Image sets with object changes
==================================================

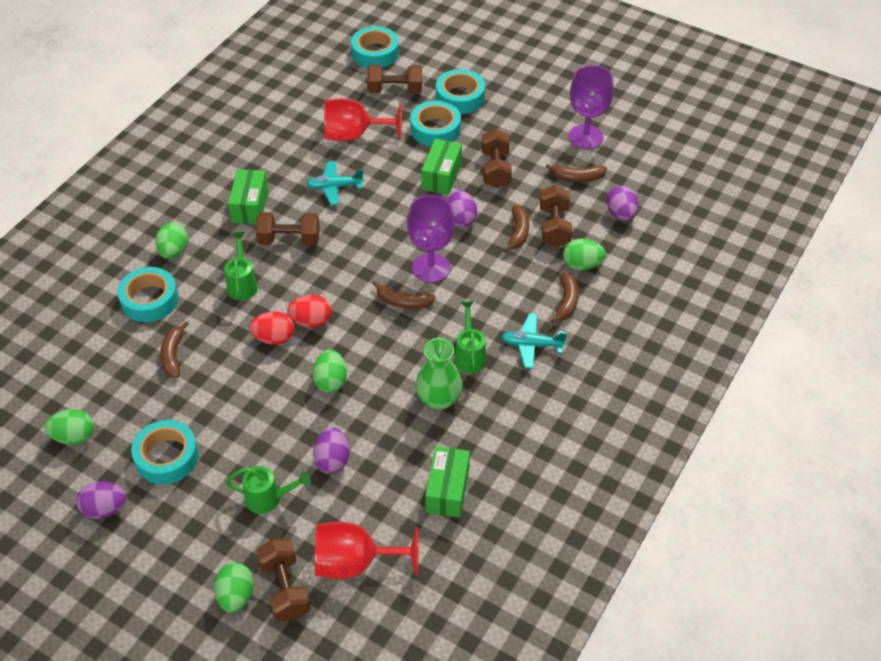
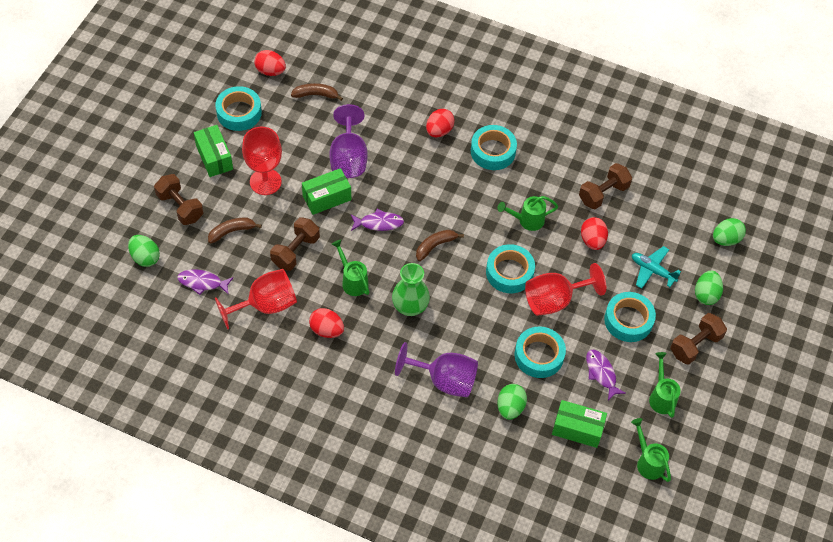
brown banana: 5 -> 3
brown dumbbell: 5 -> 4
green egg: 5 -> 4
green watering can: 3 -> 4
purple egg: 4 -> 0
purple fish: 0 -> 3
red egg: 2 -> 4
red goblet: 2 -> 3
turquoise plane: 2 -> 1

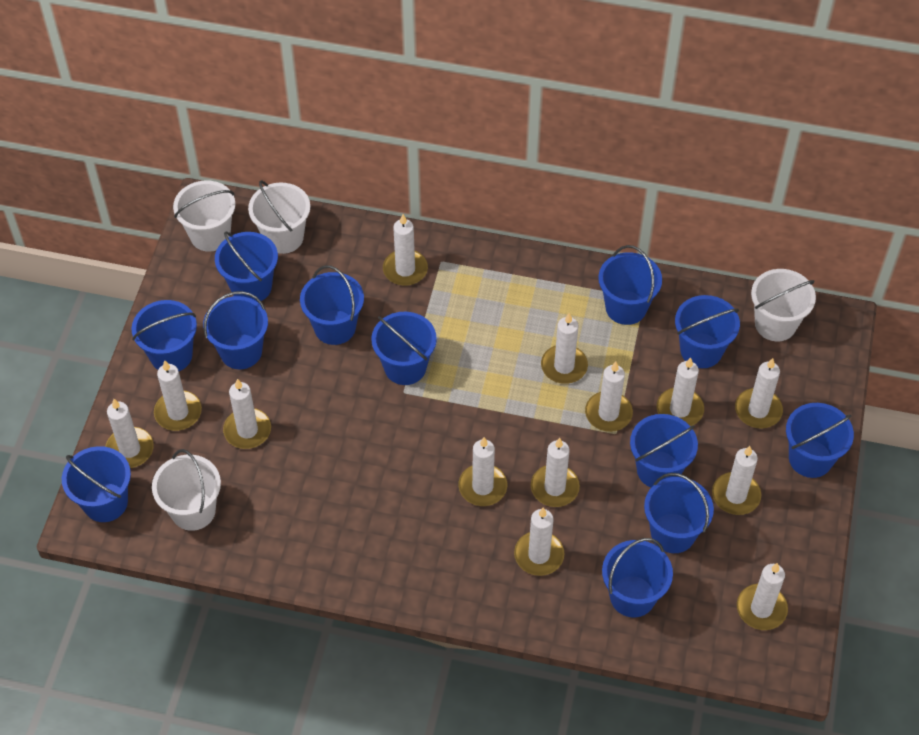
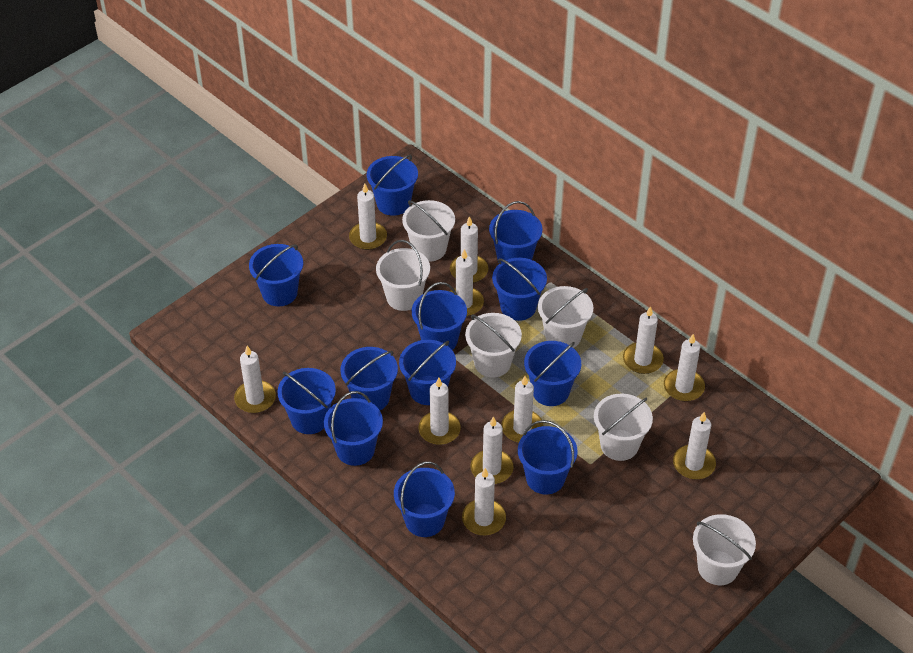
white bucket: 4 -> 6
white candle: 13 -> 11

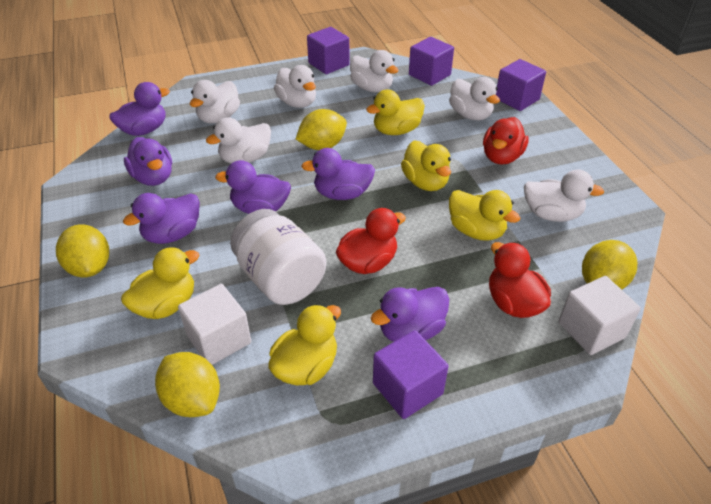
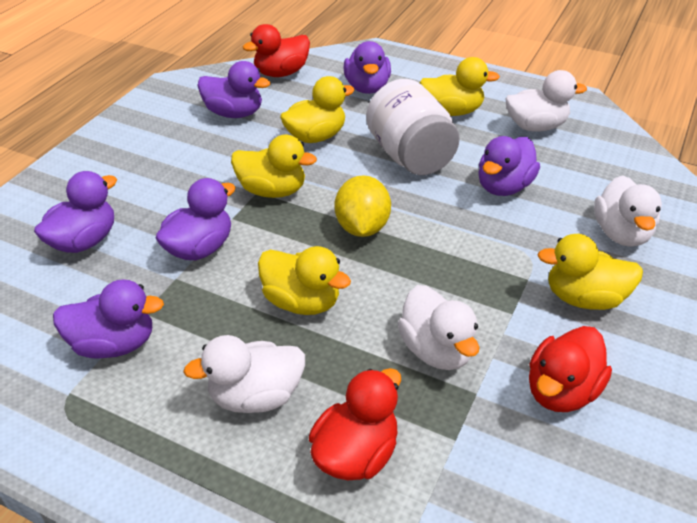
purple cube: 4 -> 0
white cube: 2 -> 0
white duck: 6 -> 4
yellow lemon: 4 -> 1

==================================================

Goal of the exercise
An exact transcription of the records above is needed, with no pictures included.

Task answer
brown banana: 5 -> 3
brown dumbbell: 5 -> 4
green egg: 5 -> 4
green watering can: 3 -> 4
purple egg: 4 -> 0
purple fish: 0 -> 3
red egg: 2 -> 4
red goblet: 2 -> 3
turquoise plane: 2 -> 1

white bucket: 4 -> 6
white candle: 13 -> 11

purple cube: 4 -> 0
white cube: 2 -> 0
white duck: 6 -> 4
yellow lemon: 4 -> 1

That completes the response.